Across all lines of the entries, tally those with the word "counterclockwise" in them. The reply is the tally, by itself.

Record excerpts.
-------

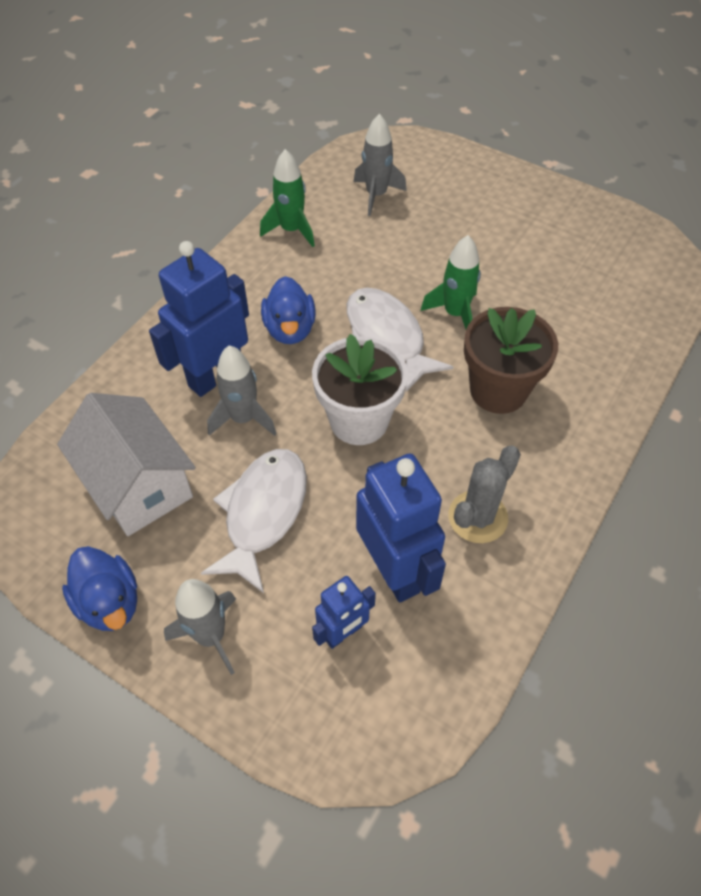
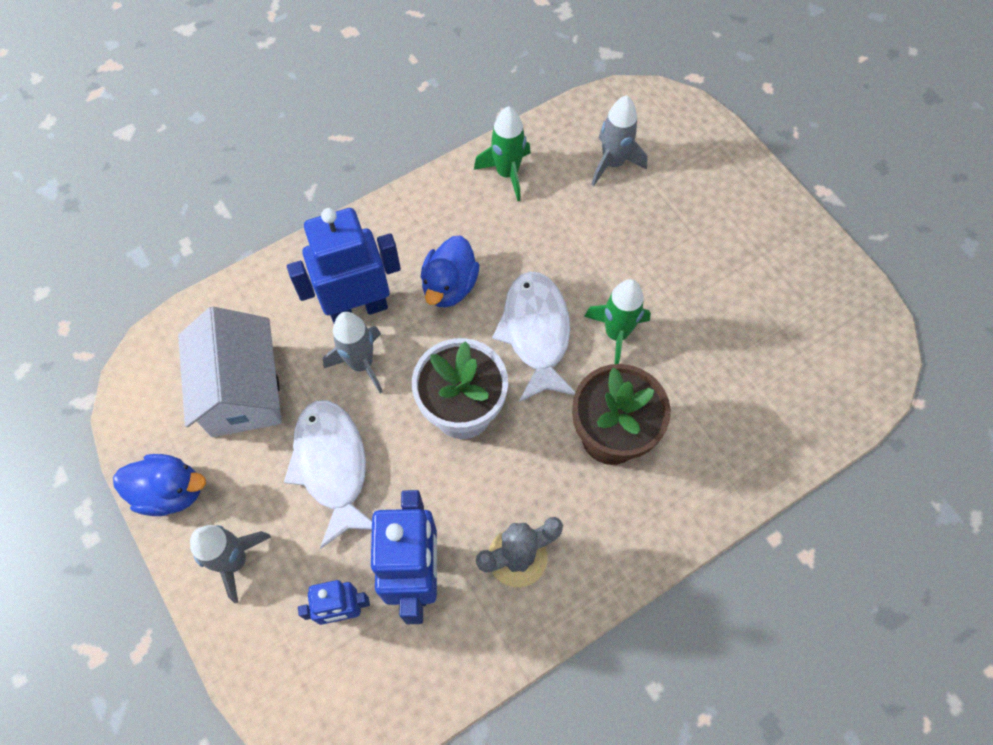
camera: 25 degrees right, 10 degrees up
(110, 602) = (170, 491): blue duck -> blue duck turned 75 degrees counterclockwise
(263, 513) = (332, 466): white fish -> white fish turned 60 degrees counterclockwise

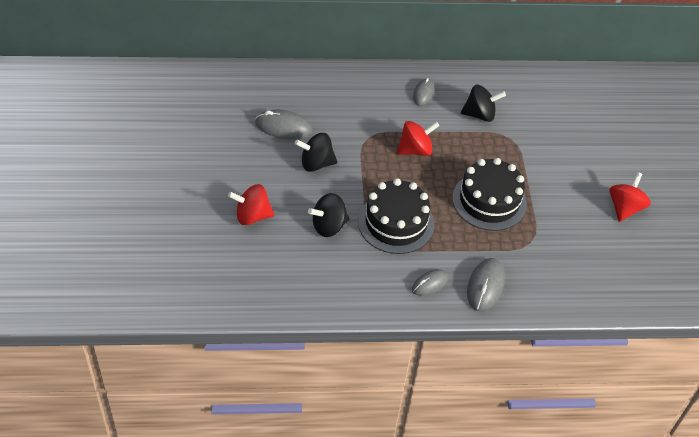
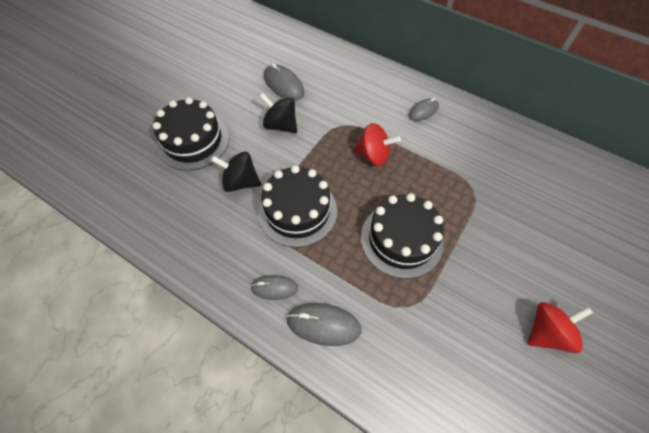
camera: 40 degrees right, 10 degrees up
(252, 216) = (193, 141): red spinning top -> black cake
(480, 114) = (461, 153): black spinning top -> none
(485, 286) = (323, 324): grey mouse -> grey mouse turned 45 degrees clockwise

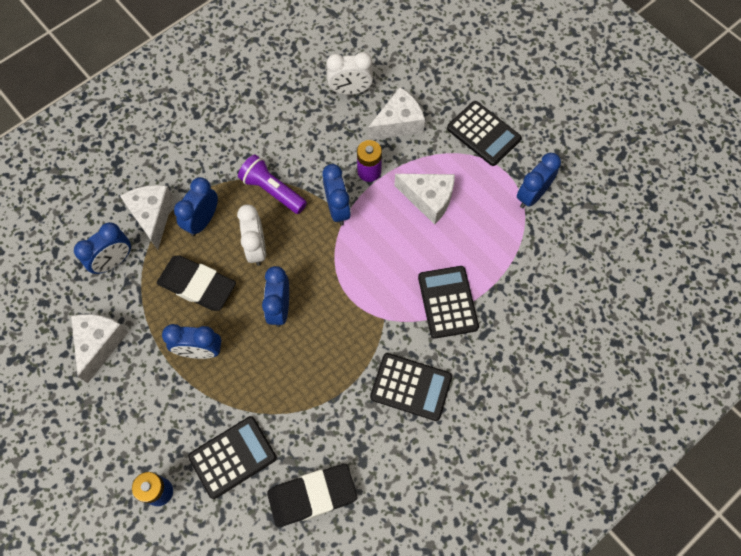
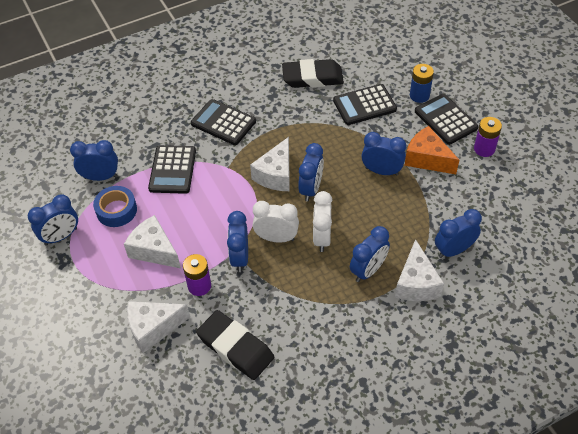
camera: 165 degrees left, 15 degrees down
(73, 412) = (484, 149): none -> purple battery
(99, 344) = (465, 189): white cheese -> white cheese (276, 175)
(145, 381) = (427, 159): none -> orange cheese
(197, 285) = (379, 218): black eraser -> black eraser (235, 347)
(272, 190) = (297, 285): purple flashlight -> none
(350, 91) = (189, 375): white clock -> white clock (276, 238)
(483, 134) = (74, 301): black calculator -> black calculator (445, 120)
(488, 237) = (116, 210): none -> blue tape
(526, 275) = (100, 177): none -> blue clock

-------

Finished task.
2